- [What is required]: Starting at the line that contains "IMU3 pin INT: D9 -> D2" and stopping after the last line, set down the listing exactly as it is. Add nothing.

- [Dataset records]:
-----

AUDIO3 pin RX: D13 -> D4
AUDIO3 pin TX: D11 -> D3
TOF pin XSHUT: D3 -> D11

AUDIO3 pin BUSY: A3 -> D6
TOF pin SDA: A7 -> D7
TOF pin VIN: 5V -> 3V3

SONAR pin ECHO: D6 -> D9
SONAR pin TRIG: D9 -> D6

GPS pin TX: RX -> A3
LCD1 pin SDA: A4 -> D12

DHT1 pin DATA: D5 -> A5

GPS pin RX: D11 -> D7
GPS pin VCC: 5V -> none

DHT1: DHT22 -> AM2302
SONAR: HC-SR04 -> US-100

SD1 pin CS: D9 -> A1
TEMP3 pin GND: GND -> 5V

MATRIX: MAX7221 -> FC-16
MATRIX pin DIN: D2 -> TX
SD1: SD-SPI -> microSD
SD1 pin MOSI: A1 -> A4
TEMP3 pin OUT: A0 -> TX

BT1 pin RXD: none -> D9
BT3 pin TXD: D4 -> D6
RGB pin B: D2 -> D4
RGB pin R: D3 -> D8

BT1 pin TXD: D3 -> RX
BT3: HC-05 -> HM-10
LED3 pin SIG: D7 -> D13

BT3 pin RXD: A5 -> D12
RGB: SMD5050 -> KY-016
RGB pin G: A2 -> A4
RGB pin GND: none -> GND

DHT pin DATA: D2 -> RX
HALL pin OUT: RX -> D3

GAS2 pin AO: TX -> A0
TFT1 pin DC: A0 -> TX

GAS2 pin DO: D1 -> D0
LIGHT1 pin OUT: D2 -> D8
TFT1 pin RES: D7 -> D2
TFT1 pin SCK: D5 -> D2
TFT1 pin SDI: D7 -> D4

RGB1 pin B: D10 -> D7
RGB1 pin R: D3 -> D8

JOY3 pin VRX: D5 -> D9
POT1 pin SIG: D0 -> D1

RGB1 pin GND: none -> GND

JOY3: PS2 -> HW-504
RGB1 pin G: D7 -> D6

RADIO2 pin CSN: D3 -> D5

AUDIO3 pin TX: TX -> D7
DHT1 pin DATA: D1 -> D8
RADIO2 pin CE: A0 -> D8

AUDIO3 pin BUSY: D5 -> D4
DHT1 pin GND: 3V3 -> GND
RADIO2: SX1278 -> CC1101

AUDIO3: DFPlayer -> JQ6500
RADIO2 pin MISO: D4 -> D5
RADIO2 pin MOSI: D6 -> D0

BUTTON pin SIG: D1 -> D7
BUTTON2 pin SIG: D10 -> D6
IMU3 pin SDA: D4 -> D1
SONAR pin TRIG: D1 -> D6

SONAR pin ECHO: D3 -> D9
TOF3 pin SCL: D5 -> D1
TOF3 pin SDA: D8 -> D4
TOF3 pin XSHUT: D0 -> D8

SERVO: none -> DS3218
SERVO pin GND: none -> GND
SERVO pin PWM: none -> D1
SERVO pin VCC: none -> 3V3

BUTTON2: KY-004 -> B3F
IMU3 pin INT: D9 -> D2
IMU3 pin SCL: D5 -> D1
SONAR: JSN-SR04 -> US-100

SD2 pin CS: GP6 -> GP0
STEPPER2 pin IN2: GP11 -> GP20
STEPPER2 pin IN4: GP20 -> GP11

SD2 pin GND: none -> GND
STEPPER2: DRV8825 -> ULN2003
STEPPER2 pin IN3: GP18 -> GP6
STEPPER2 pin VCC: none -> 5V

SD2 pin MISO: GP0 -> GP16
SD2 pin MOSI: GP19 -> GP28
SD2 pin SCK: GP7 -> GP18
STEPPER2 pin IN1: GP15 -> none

-----

- [Output of the exercise]:
IMU3 pin INT: D9 -> D2
IMU3 pin SCL: D5 -> D1
SONAR: JSN-SR04 -> US-100

SD2 pin CS: GP6 -> GP0
STEPPER2 pin IN2: GP11 -> GP20
STEPPER2 pin IN4: GP20 -> GP11

SD2 pin GND: none -> GND
STEPPER2: DRV8825 -> ULN2003
STEPPER2 pin IN3: GP18 -> GP6
STEPPER2 pin VCC: none -> 5V

SD2 pin MISO: GP0 -> GP16
SD2 pin MOSI: GP19 -> GP28
SD2 pin SCK: GP7 -> GP18
STEPPER2 pin IN1: GP15 -> none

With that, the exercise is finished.